When you retype the data, keep every word exactly and include none of the pictures.
Data Start Marker
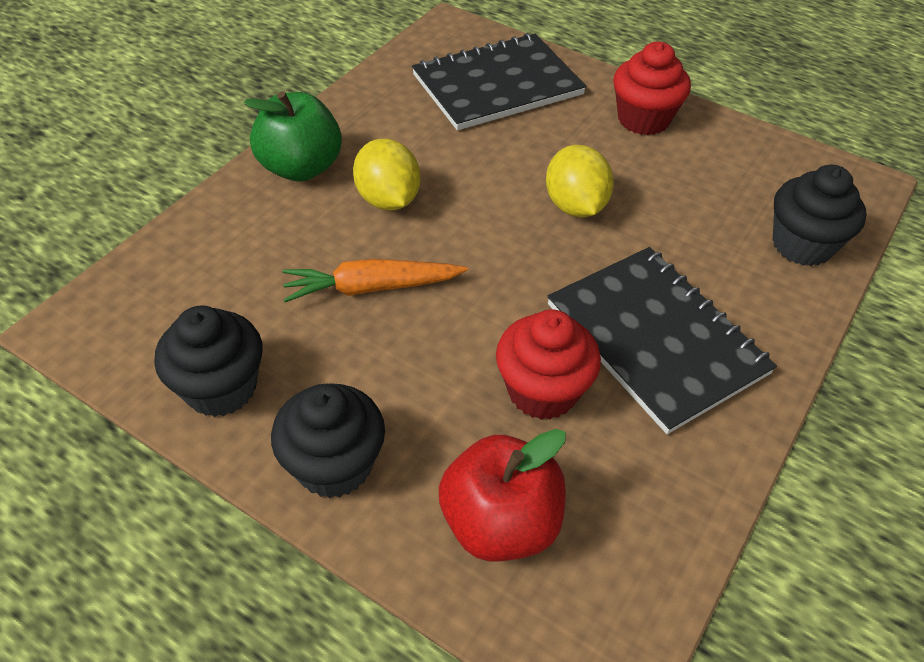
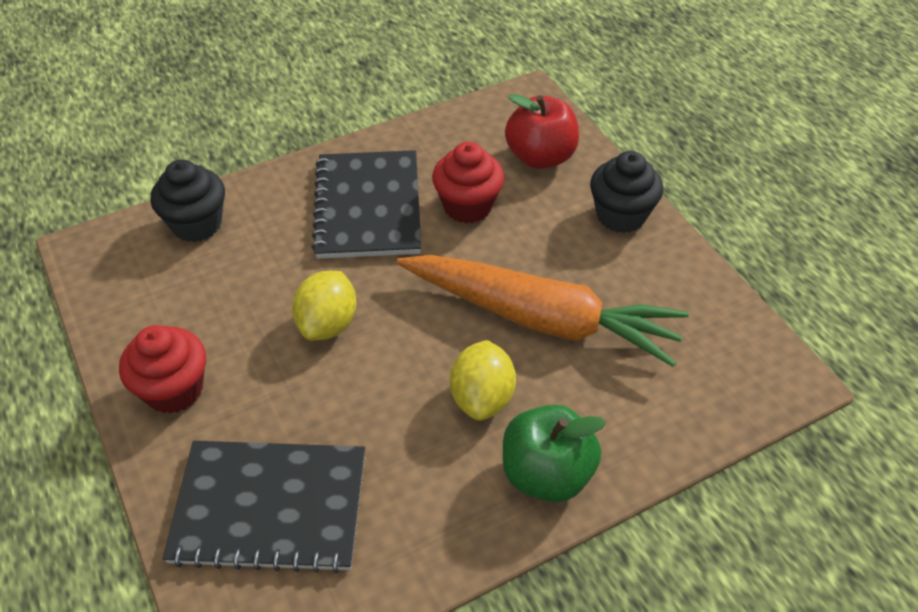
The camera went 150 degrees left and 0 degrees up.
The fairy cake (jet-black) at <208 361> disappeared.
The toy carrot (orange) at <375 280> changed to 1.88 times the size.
Data End Marker
_Exercise output_
The camera went 150 degrees left and 0 degrees up.
The fairy cake (jet-black) at <208 361> disappeared.
The toy carrot (orange) at <375 280> changed to 1.88 times the size.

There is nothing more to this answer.